TASK ITEM =>
Leave the pictures behind and reproduce every line of the listing exactly.

START ENTRIES PROVIDED

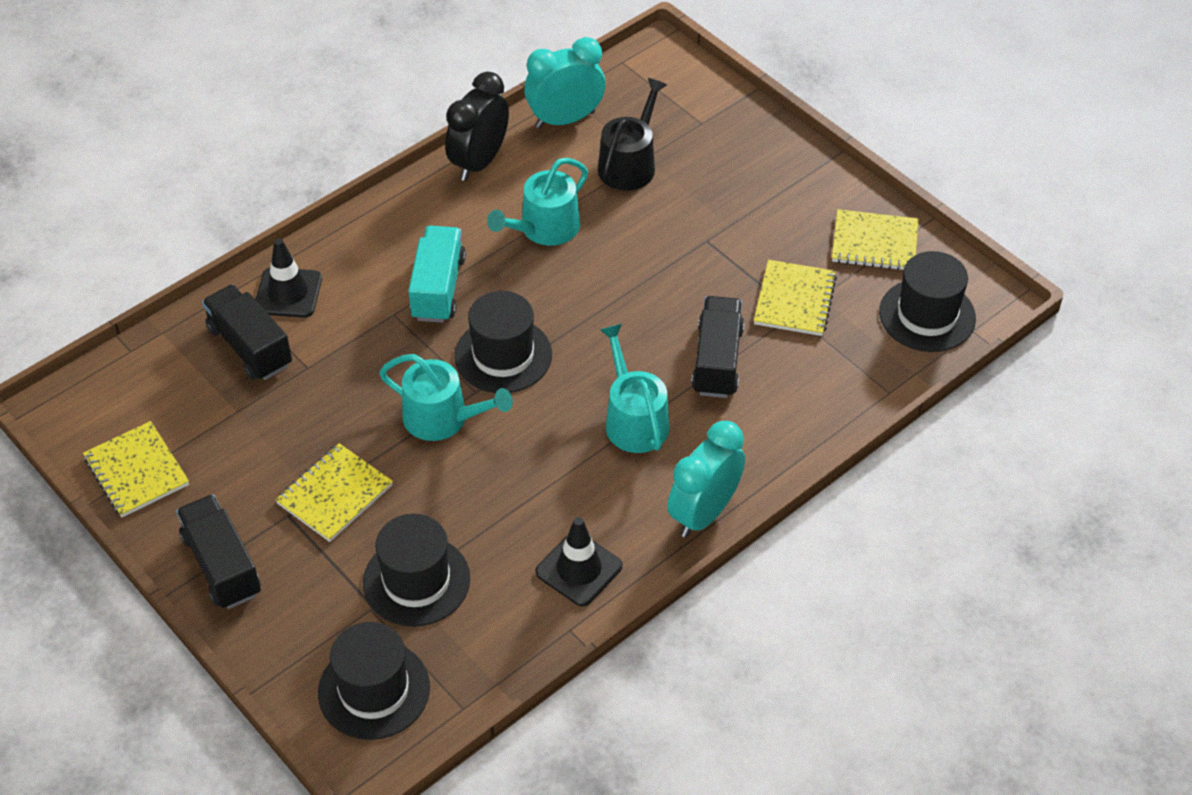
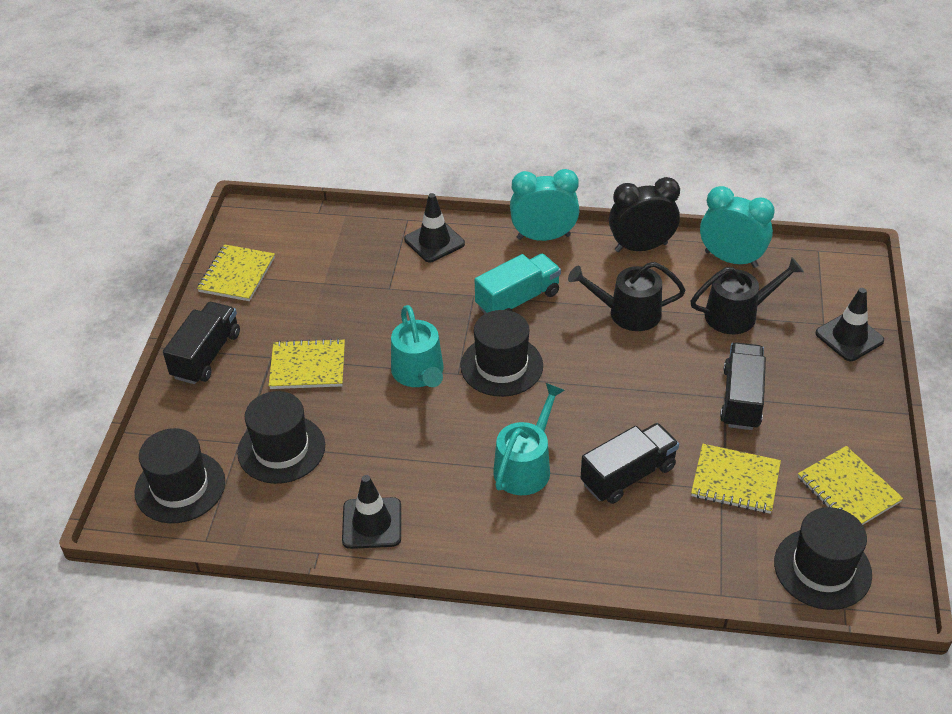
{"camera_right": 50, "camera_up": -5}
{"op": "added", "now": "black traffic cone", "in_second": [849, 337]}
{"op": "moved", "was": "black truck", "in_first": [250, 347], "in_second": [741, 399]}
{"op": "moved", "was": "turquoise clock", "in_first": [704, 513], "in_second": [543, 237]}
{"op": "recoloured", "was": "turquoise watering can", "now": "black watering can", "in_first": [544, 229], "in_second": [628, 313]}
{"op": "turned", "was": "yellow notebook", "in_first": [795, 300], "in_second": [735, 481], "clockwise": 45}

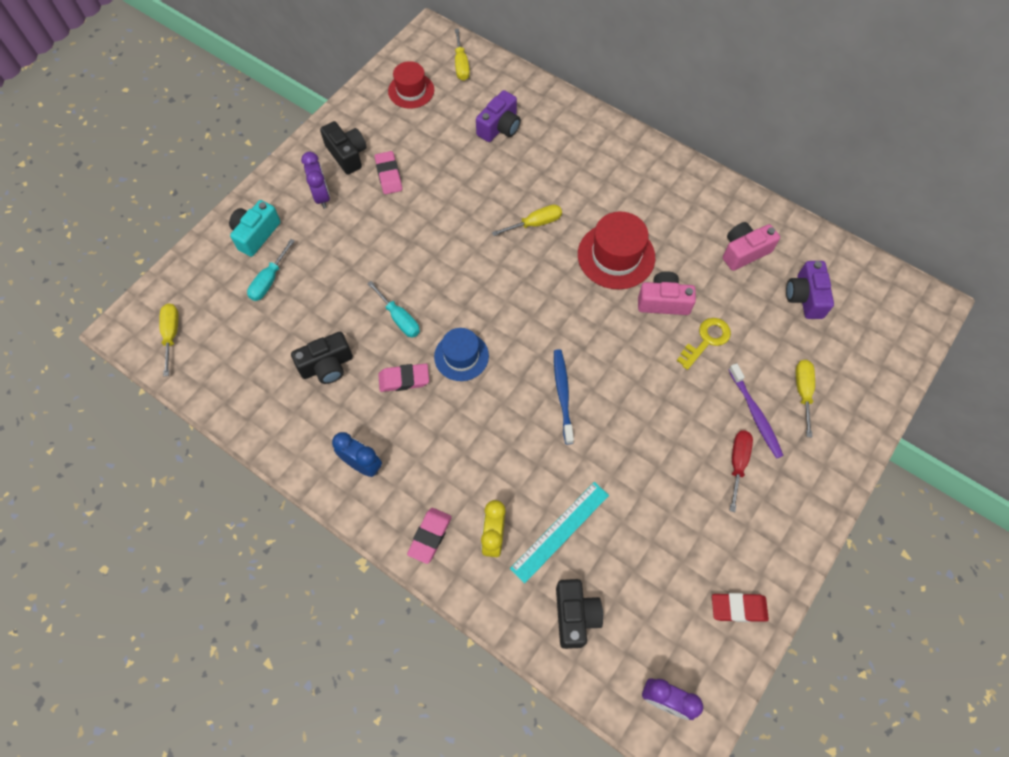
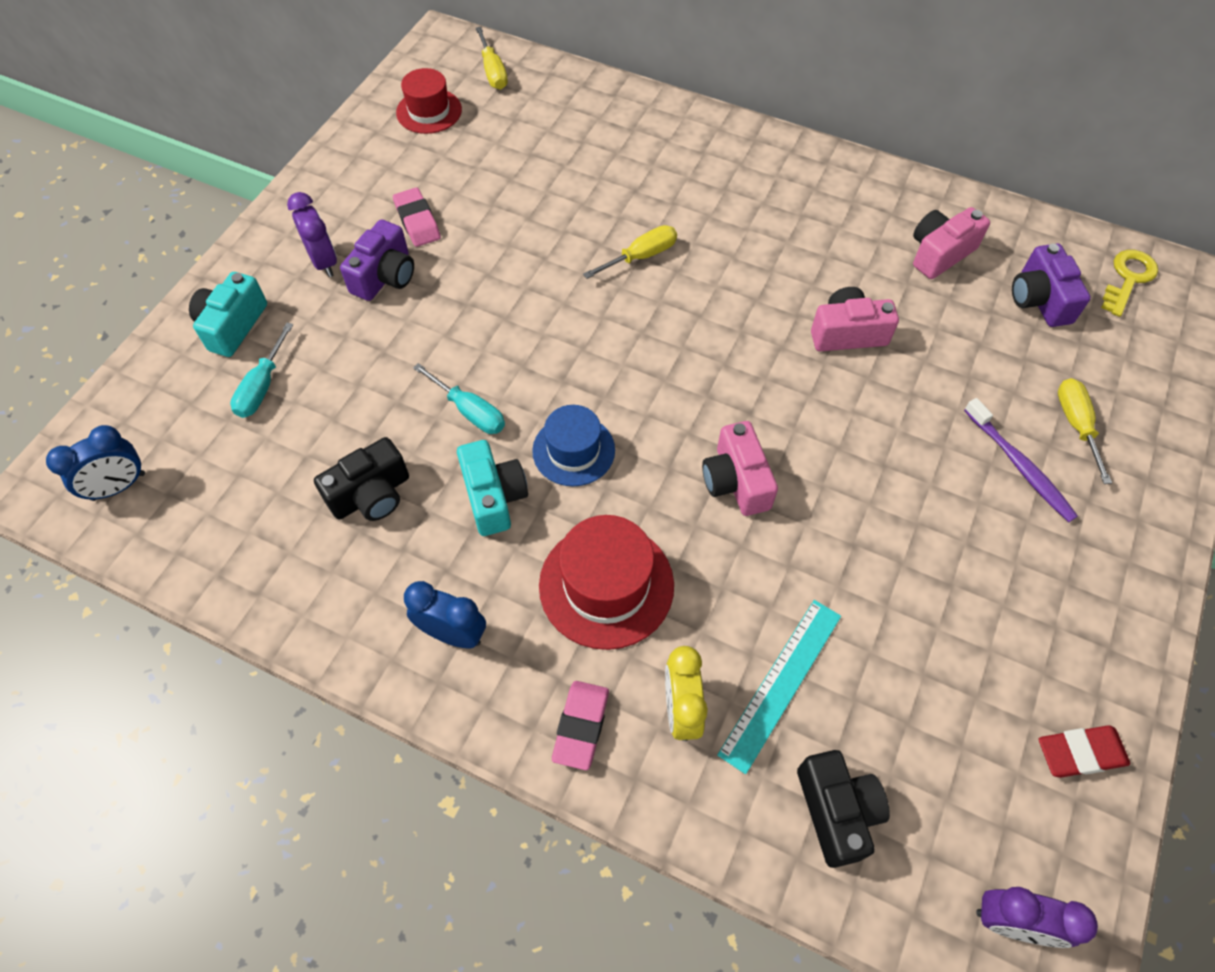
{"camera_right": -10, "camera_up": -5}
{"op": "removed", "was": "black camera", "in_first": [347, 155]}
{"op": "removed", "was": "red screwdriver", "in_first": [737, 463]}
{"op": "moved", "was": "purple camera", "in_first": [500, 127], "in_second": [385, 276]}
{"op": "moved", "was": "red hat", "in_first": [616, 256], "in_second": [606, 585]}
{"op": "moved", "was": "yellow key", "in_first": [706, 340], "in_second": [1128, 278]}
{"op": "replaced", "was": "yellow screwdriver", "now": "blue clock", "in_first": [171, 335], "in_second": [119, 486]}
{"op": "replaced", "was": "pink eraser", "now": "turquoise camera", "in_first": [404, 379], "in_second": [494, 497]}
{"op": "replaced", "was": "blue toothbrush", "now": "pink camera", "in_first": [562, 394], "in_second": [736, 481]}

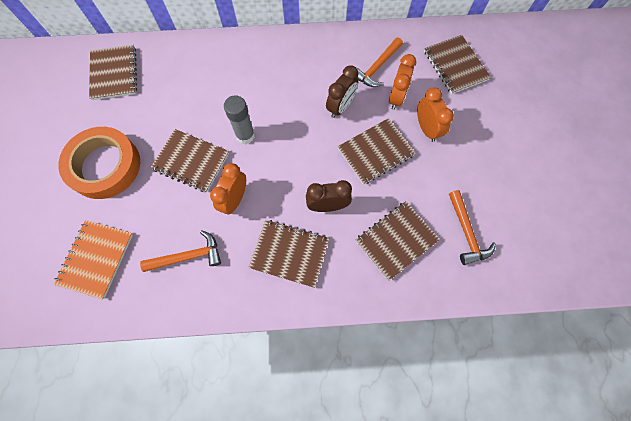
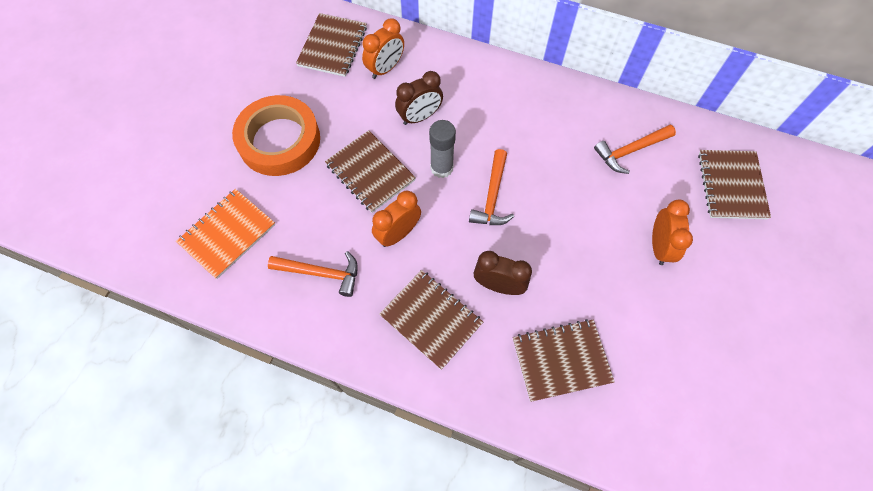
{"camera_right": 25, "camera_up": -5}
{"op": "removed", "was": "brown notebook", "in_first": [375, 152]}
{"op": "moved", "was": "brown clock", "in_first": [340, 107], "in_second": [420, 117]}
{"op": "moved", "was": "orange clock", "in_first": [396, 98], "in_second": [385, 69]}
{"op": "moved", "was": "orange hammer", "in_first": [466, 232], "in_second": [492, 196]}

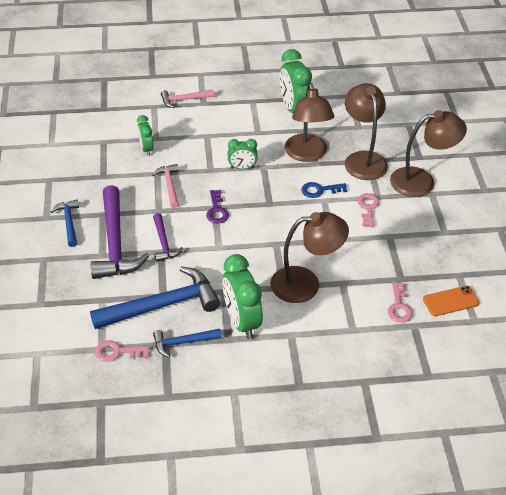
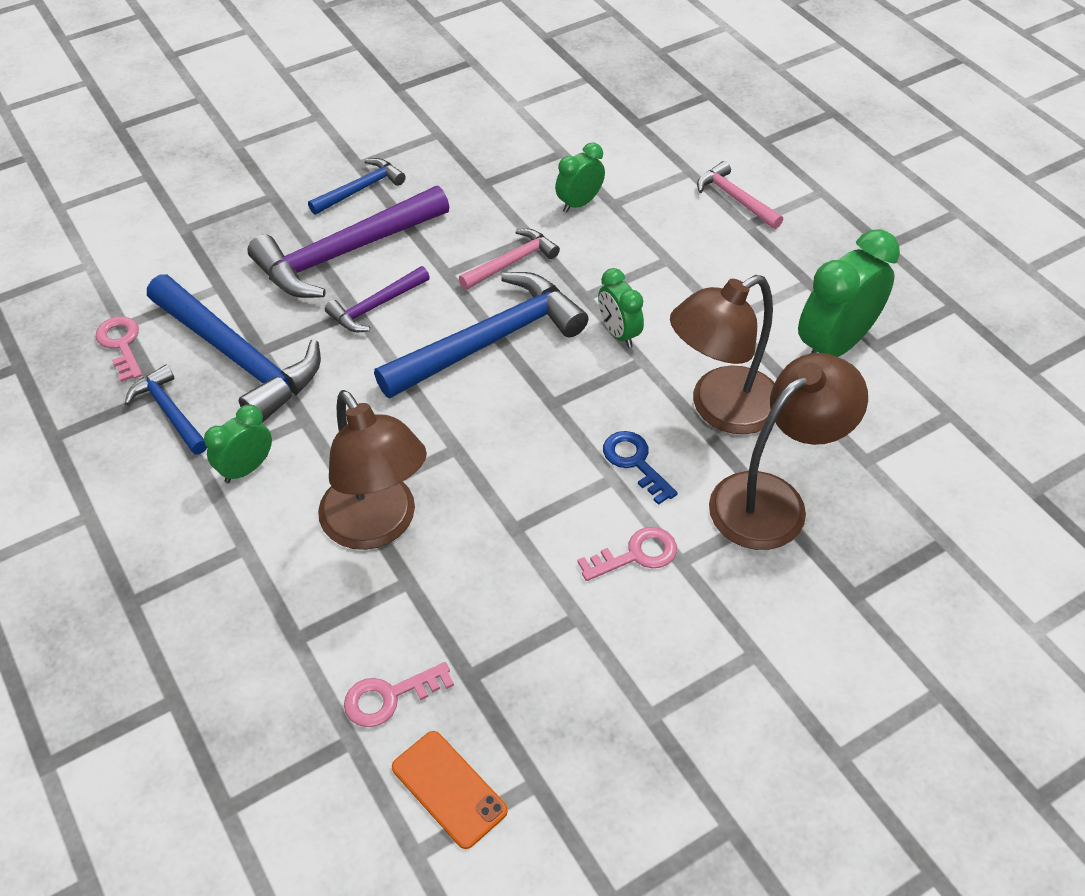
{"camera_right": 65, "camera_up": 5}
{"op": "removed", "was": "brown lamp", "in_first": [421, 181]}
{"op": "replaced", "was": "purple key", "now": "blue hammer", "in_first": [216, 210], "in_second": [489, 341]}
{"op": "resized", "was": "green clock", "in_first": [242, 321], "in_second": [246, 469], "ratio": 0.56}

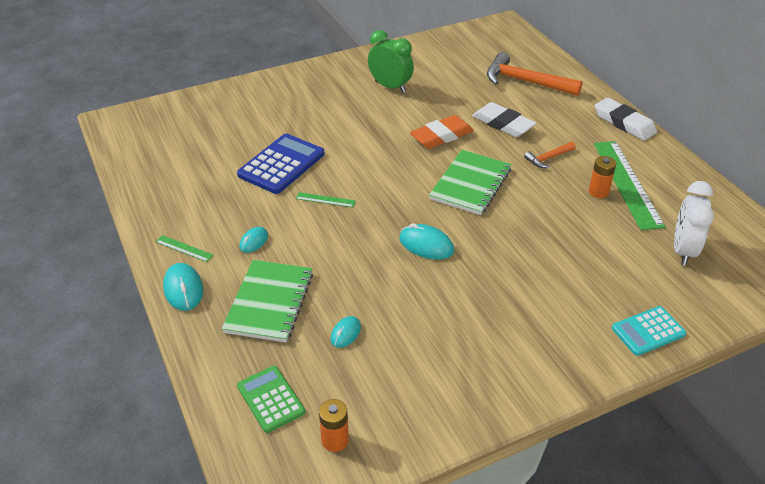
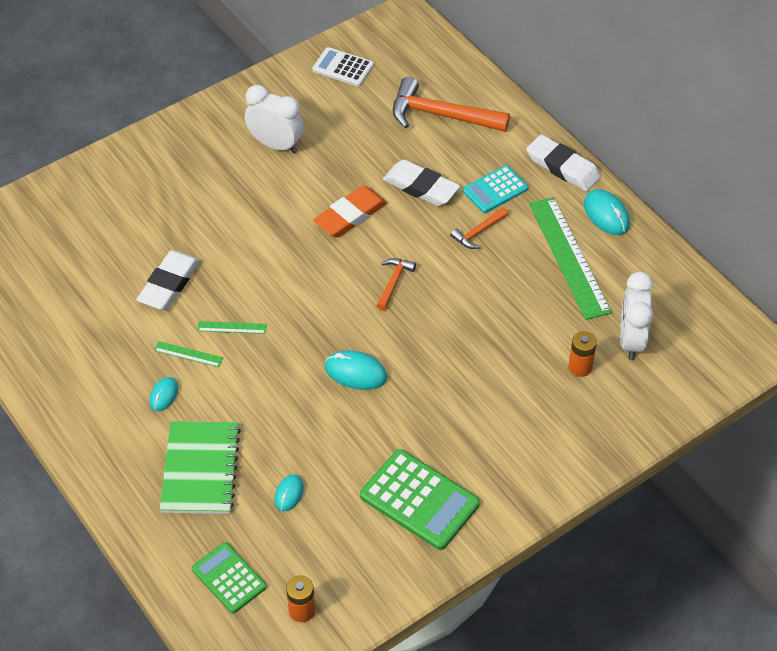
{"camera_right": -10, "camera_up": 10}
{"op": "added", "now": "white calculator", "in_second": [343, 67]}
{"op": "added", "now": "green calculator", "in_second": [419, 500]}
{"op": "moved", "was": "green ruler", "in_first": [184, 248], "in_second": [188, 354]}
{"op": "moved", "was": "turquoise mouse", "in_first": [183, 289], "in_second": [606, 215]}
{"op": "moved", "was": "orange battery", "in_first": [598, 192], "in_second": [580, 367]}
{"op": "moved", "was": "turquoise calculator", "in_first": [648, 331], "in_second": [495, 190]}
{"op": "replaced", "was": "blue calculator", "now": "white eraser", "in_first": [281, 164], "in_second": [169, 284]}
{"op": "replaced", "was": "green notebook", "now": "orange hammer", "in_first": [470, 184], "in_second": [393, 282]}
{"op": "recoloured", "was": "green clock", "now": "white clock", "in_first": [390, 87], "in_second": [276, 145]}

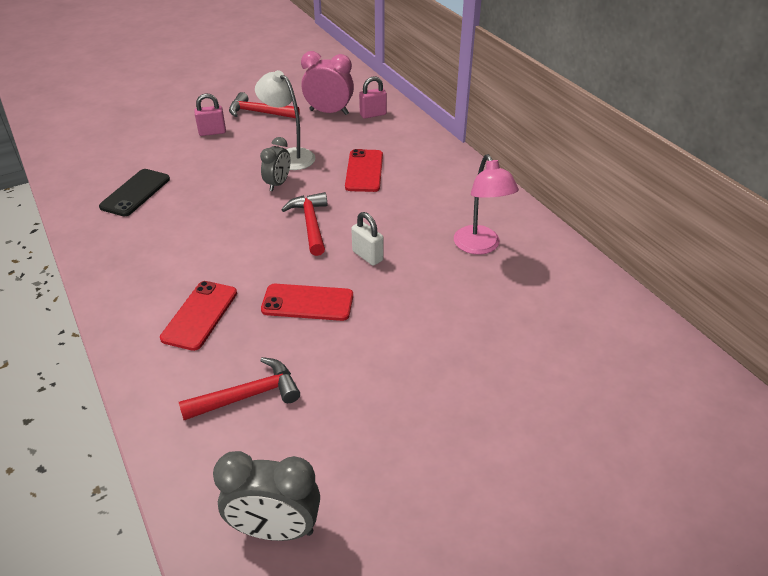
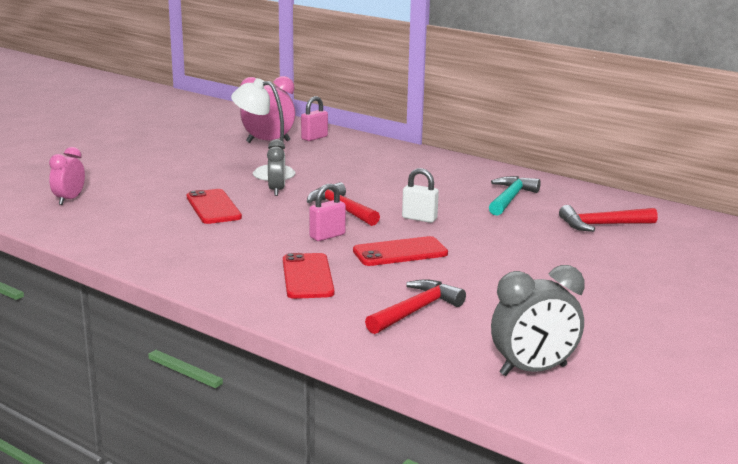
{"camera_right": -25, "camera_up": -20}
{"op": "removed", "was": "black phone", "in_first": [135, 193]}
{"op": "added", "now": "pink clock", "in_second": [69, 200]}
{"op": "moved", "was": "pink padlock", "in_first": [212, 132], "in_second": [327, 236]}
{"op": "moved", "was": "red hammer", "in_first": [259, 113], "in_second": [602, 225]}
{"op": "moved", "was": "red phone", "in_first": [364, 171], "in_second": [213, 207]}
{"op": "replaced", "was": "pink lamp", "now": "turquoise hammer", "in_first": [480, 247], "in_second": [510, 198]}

END ENTRIES PROVIDED

REPLY TO THE EXERCISE =>
{"camera_right": 50, "camera_up": -5}
{"op": "added", "now": "black traffic cone", "in_second": [849, 337]}
{"op": "moved", "was": "black truck", "in_first": [250, 347], "in_second": [741, 399]}
{"op": "moved", "was": "turquoise clock", "in_first": [704, 513], "in_second": [543, 237]}
{"op": "recoloured", "was": "turquoise watering can", "now": "black watering can", "in_first": [544, 229], "in_second": [628, 313]}
{"op": "turned", "was": "yellow notebook", "in_first": [795, 300], "in_second": [735, 481], "clockwise": 45}

{"camera_right": -10, "camera_up": -5}
{"op": "removed", "was": "black camera", "in_first": [347, 155]}
{"op": "removed", "was": "red screwdriver", "in_first": [737, 463]}
{"op": "moved", "was": "purple camera", "in_first": [500, 127], "in_second": [385, 276]}
{"op": "moved", "was": "red hat", "in_first": [616, 256], "in_second": [606, 585]}
{"op": "moved", "was": "yellow key", "in_first": [706, 340], "in_second": [1128, 278]}
{"op": "replaced", "was": "yellow screwdriver", "now": "blue clock", "in_first": [171, 335], "in_second": [119, 486]}
{"op": "replaced", "was": "pink eraser", "now": "turquoise camera", "in_first": [404, 379], "in_second": [494, 497]}
{"op": "replaced", "was": "blue toothbrush", "now": "pink camera", "in_first": [562, 394], "in_second": [736, 481]}

{"camera_right": 25, "camera_up": -5}
{"op": "removed", "was": "brown notebook", "in_first": [375, 152]}
{"op": "moved", "was": "brown clock", "in_first": [340, 107], "in_second": [420, 117]}
{"op": "moved", "was": "orange clock", "in_first": [396, 98], "in_second": [385, 69]}
{"op": "moved", "was": "orange hammer", "in_first": [466, 232], "in_second": [492, 196]}

{"camera_right": 65, "camera_up": 5}
{"op": "removed", "was": "brown lamp", "in_first": [421, 181]}
{"op": "replaced", "was": "purple key", "now": "blue hammer", "in_first": [216, 210], "in_second": [489, 341]}
{"op": "resized", "was": "green clock", "in_first": [242, 321], "in_second": [246, 469], "ratio": 0.56}

{"camera_right": -10, "camera_up": 10}
{"op": "added", "now": "white calculator", "in_second": [343, 67]}
{"op": "added", "now": "green calculator", "in_second": [419, 500]}
{"op": "moved", "was": "green ruler", "in_first": [184, 248], "in_second": [188, 354]}
{"op": "moved", "was": "turquoise mouse", "in_first": [183, 289], "in_second": [606, 215]}
{"op": "moved", "was": "orange battery", "in_first": [598, 192], "in_second": [580, 367]}
{"op": "moved", "was": "turquoise calculator", "in_first": [648, 331], "in_second": [495, 190]}
{"op": "replaced", "was": "blue calculator", "now": "white eraser", "in_first": [281, 164], "in_second": [169, 284]}
{"op": "replaced", "was": "green notebook", "now": "orange hammer", "in_first": [470, 184], "in_second": [393, 282]}
{"op": "recoloured", "was": "green clock", "now": "white clock", "in_first": [390, 87], "in_second": [276, 145]}

{"camera_right": -25, "camera_up": -20}
{"op": "removed", "was": "black phone", "in_first": [135, 193]}
{"op": "added", "now": "pink clock", "in_second": [69, 200]}
{"op": "moved", "was": "pink padlock", "in_first": [212, 132], "in_second": [327, 236]}
{"op": "moved", "was": "red hammer", "in_first": [259, 113], "in_second": [602, 225]}
{"op": "moved", "was": "red phone", "in_first": [364, 171], "in_second": [213, 207]}
{"op": "replaced", "was": "pink lamp", "now": "turquoise hammer", "in_first": [480, 247], "in_second": [510, 198]}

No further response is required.